▸ Assignment
Copy each line of the data below with the word "turquoise".

------------------------------------

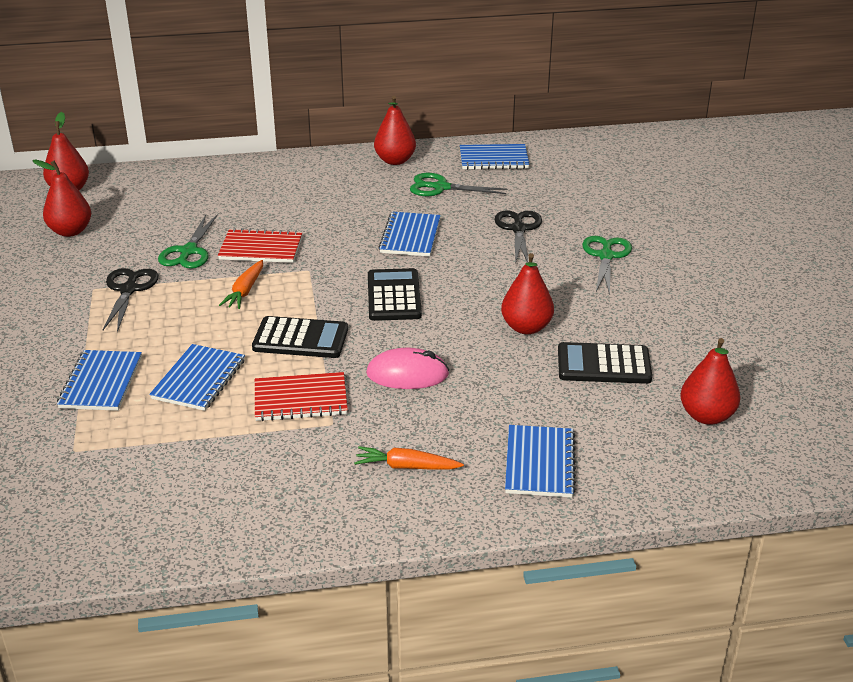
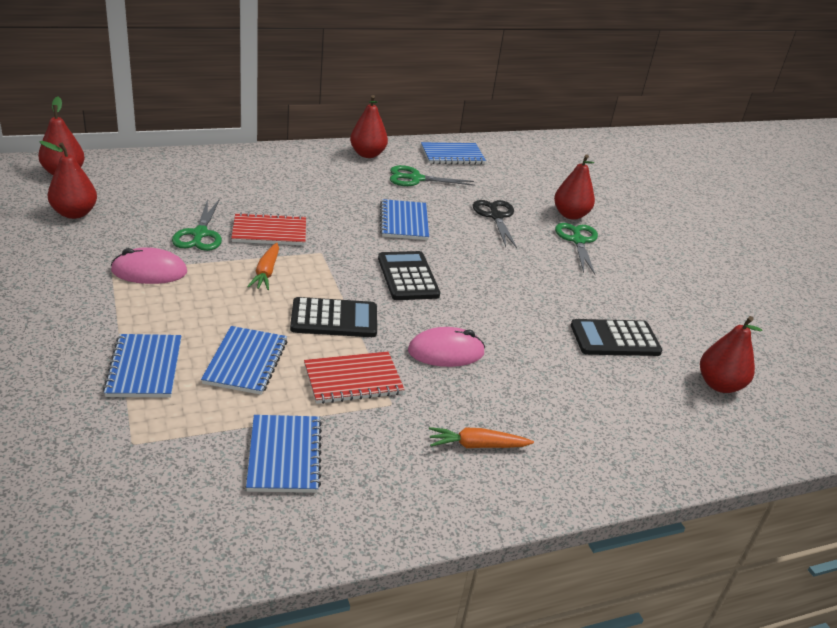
camera: 15 degrees left, 0 degrees up
(129, 290) = (149, 271): black scissors -> pink mouse
(526, 327) = (535, 305): red pear -> red pear (570, 215)
(540, 463) = (597, 436): blue notebook -> blue notebook (284, 455)

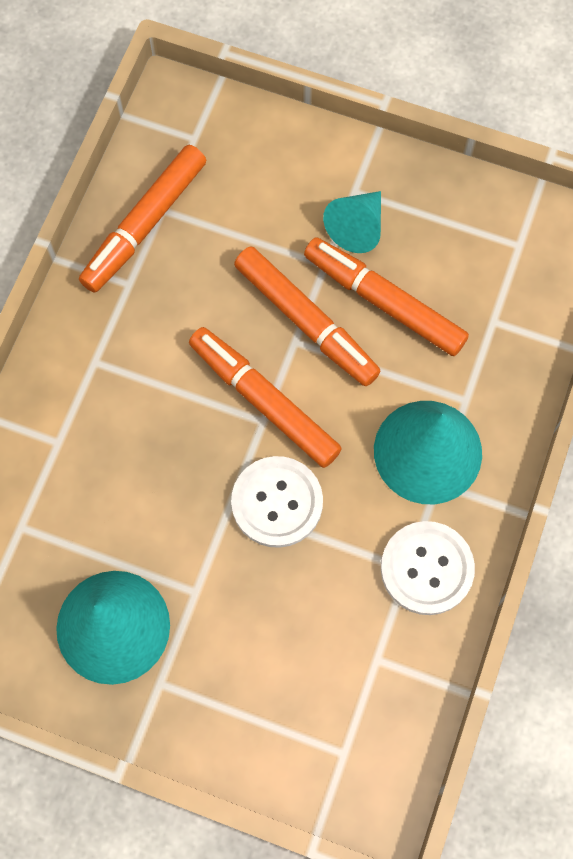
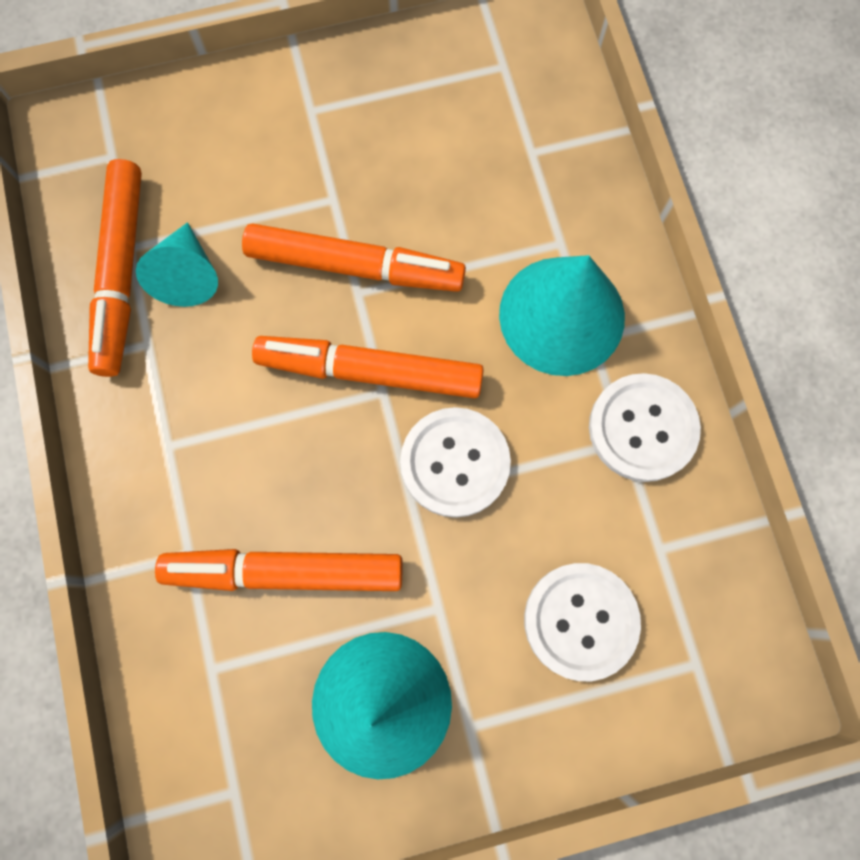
camera: 35 degrees left, 5 degrees up
(285, 667) = (580, 621): none -> white button
(357, 227) = (339, 143): turquoise cone -> turquoise cone (188, 275)
(384, 301) = (416, 198): orange marker -> orange marker (284, 571)

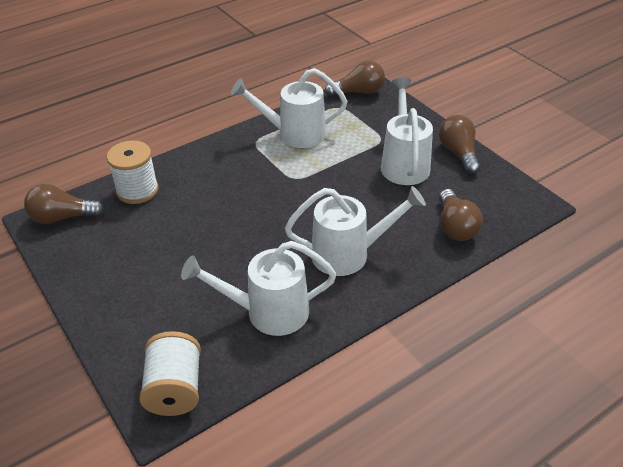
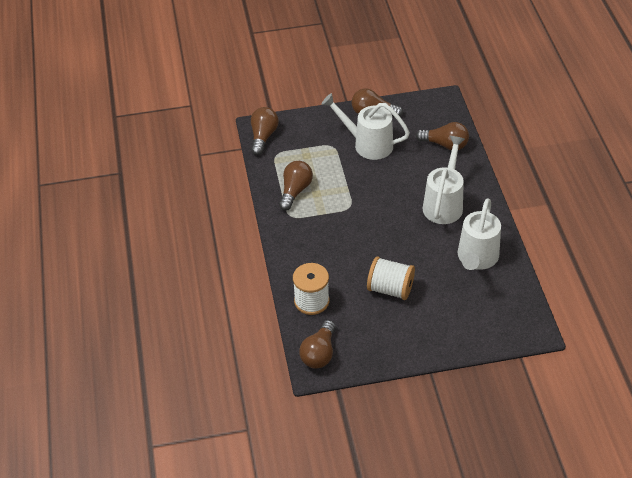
camera: 65 degrees left, 5 degrees up
(175, 389) = (519, 319): white spool -> white spool (390, 289)
(294, 134) = (295, 191): white watering can -> brown light bulb

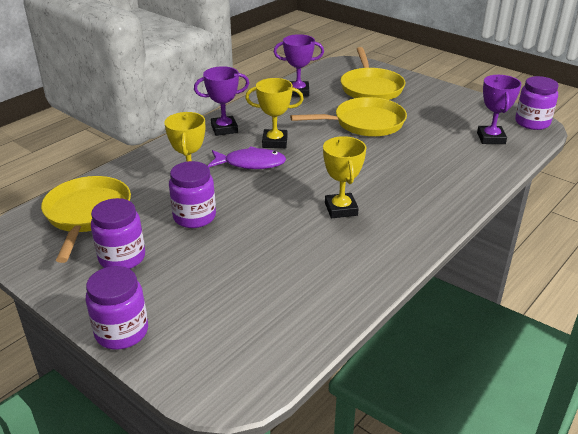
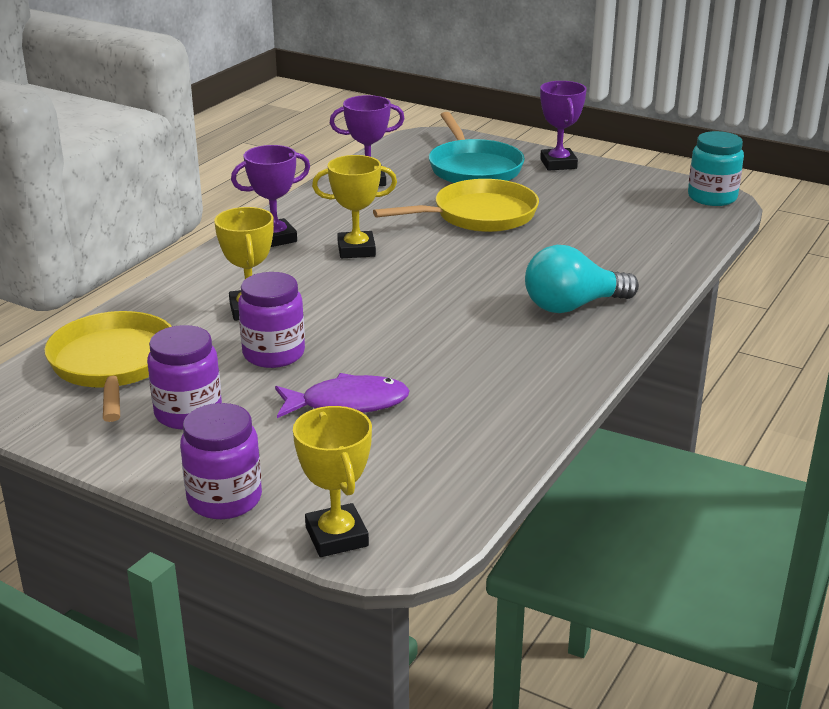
camera: 10 degrees left, 5 degrees down
(251, 163) = (331, 280): purple fish -> purple fish (348, 403)
(341, 209) = (478, 326): yellow trophy -> yellow trophy (337, 536)
(371, 88) = (473, 168): yellow pan -> turquoise pan
(411, 200) = (572, 306): none -> turquoise light bulb
(491, 138) = (660, 221): purple trophy -> purple trophy (558, 164)
(532, 123) = (712, 197): purple jar -> turquoise jar

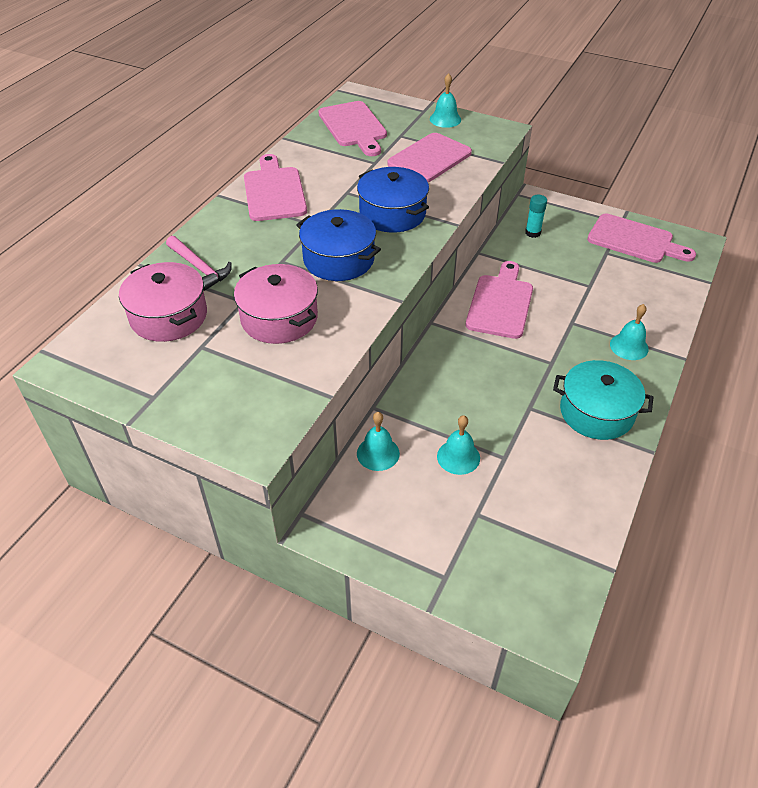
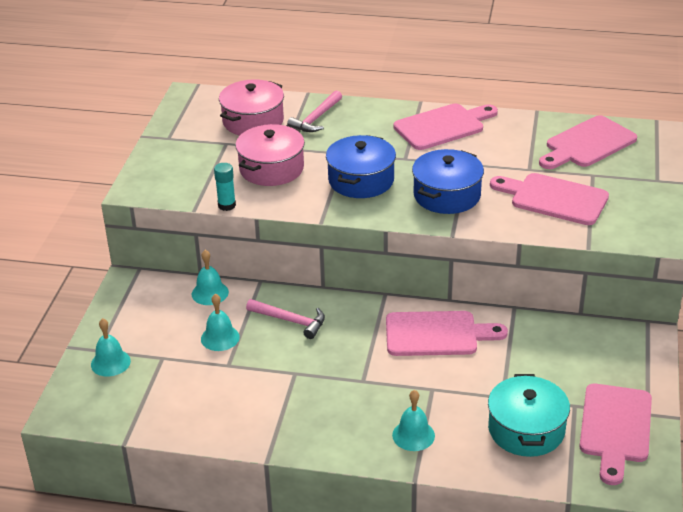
camera: 75 degrees right, 10 degrees down
(445, 119) = (650, 197): turquoise bell -> turquoise bell (110, 362)
(449, 396) = (290, 321): none -> pink hammer
(533, 233) = (576, 342): turquoise glue stick -> turquoise glue stick (227, 205)
(596, 412) = (305, 418): turquoise pot -> turquoise pot (526, 430)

------------------------------------

▸ Exercise answer
(357, 227) = (339, 143): turquoise cone -> turquoise cone (188, 275)
(371, 88) = (473, 168): yellow pan -> turquoise pan
(411, 200) = (572, 306): none -> turquoise light bulb
(532, 123) = (712, 197): purple jar -> turquoise jar
(445, 119) = (650, 197): turquoise bell -> turquoise bell (110, 362)
(533, 233) = (576, 342): turquoise glue stick -> turquoise glue stick (227, 205)
(596, 412) = (305, 418): turquoise pot -> turquoise pot (526, 430)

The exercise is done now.